TASK:
Scan each line of the records for the word "none" and extract the ones that have it.
---+---
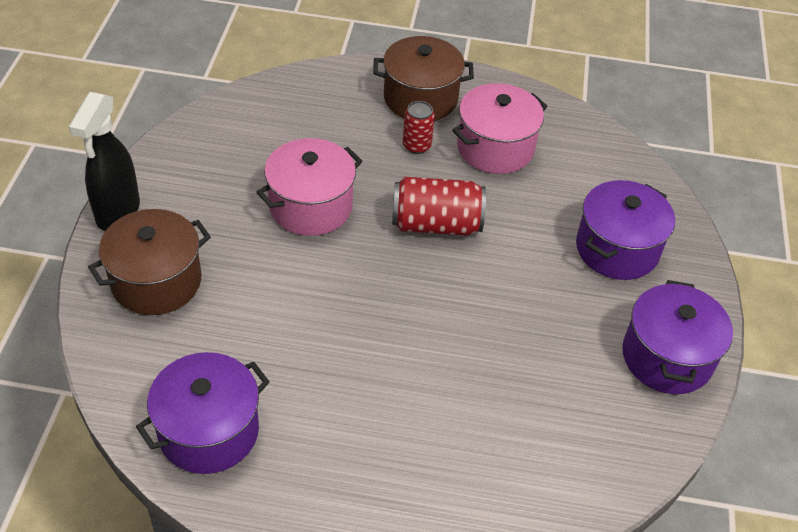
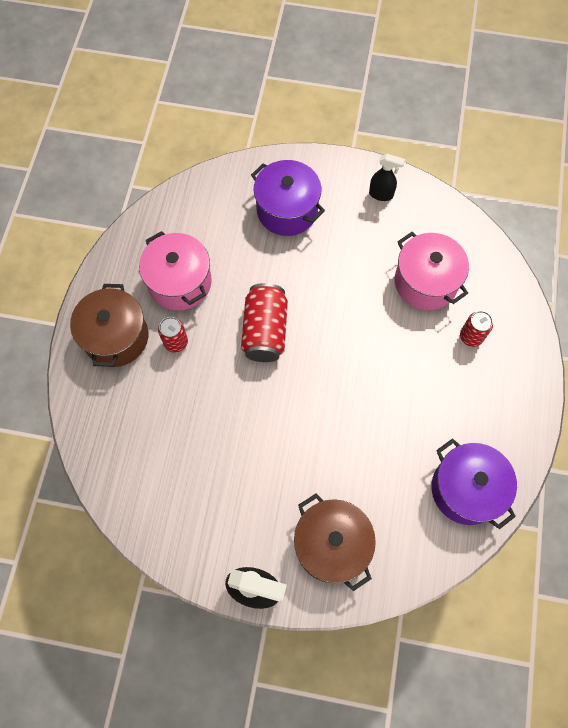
camera: 85 degrees left, 20 degrees up
(310, 206) = (247, 426): pink pot -> pink pot (425, 282)
(441, 458) = (471, 336): none -> red can
(667, 357) = (381, 194): purple pot -> black spray bottle

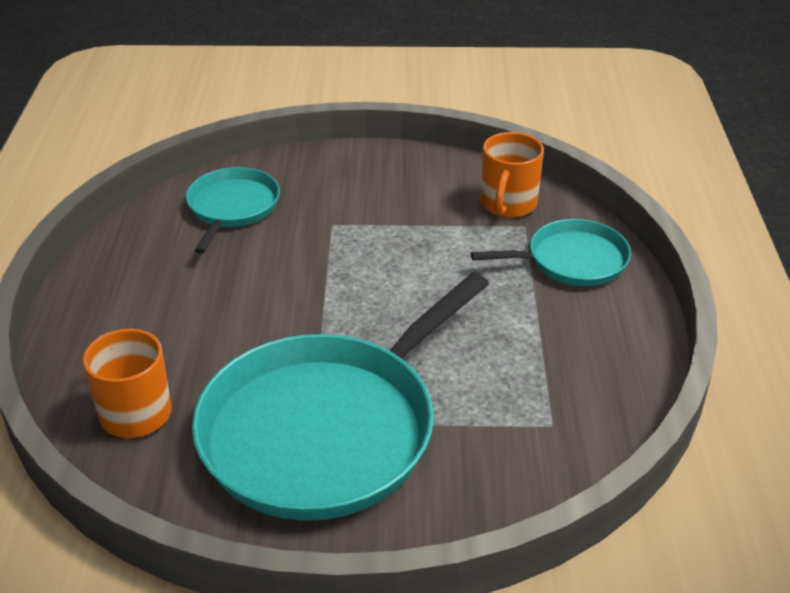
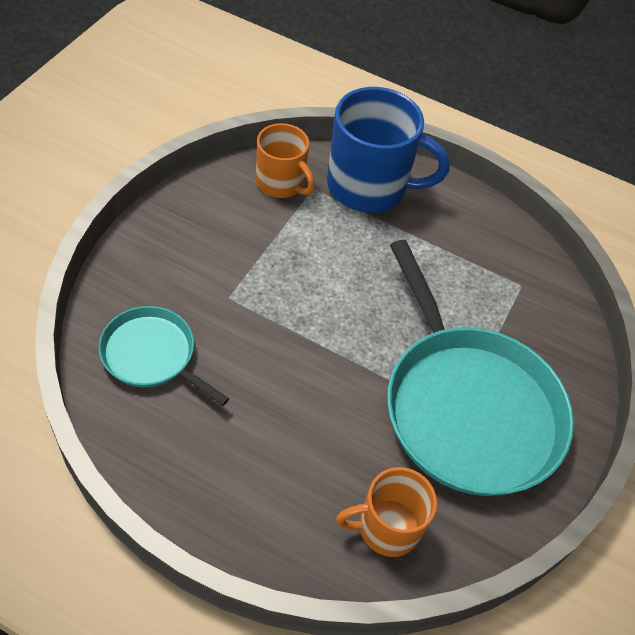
camera: 70 degrees left, 15 degrees up
(571, 260) = (369, 187): turquoise pan -> blue mug

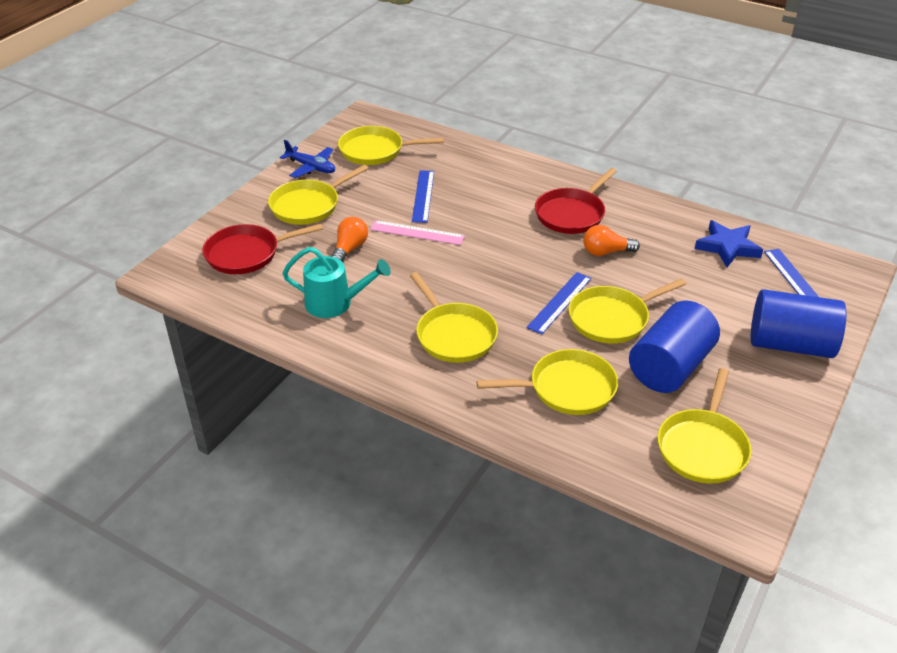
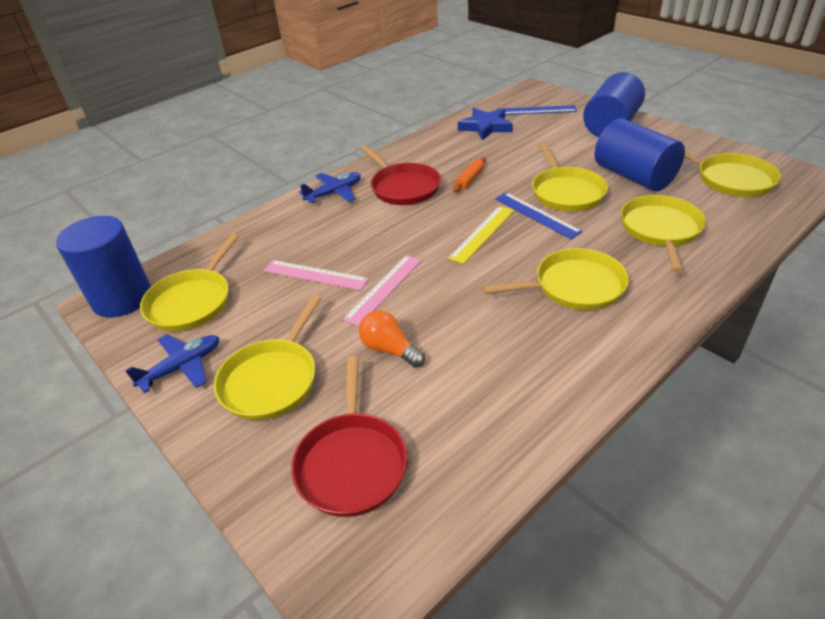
camera: 70 degrees left, 0 degrees up
(308, 205) = (272, 380): yellow pan -> yellow pan turned 45 degrees clockwise
(336, 303) = (497, 375): turquoise watering can -> none
(370, 122) = (122, 298): none -> blue cylinder
(423, 196) = (315, 275): blue ruler -> pink ruler
(513, 273) = (482, 234): none -> yellow ruler
(543, 177) = (334, 193): none -> blue plane
(606, 252) = (470, 179): orange light bulb -> orange rolling pin

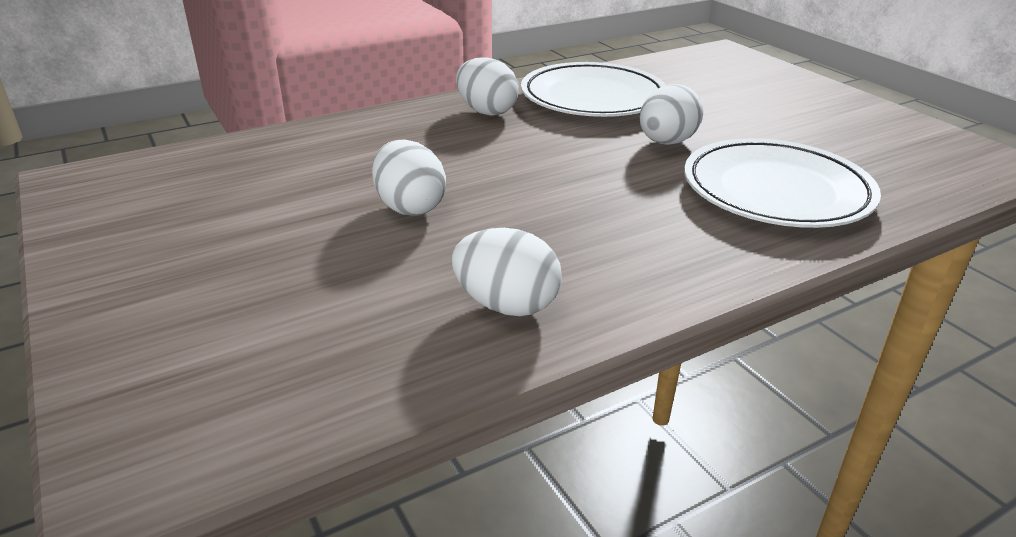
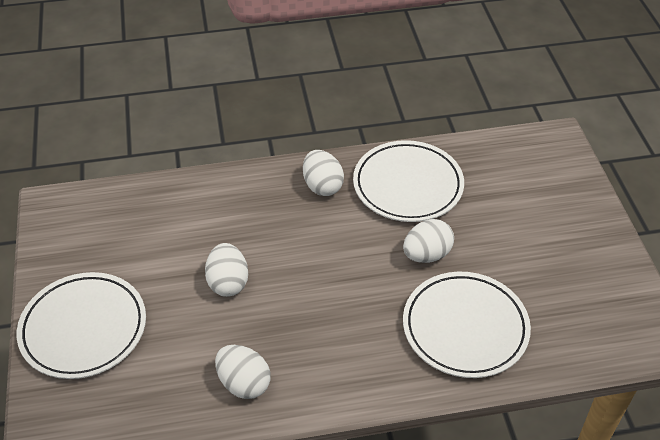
camera: 20 degrees right, 15 degrees up
(178, 297) = (83, 328): none -> white plate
---+---
WRITTEN RESPONSE:
(441, 458) = (471, 336): none -> red can
(336, 303) = (497, 375): turquoise watering can -> none
(370, 122) = (122, 298): none -> blue cylinder
(513, 273) = (482, 234): none -> yellow ruler
(543, 177) = (334, 193): none -> blue plane
(178, 297) = (83, 328): none -> white plate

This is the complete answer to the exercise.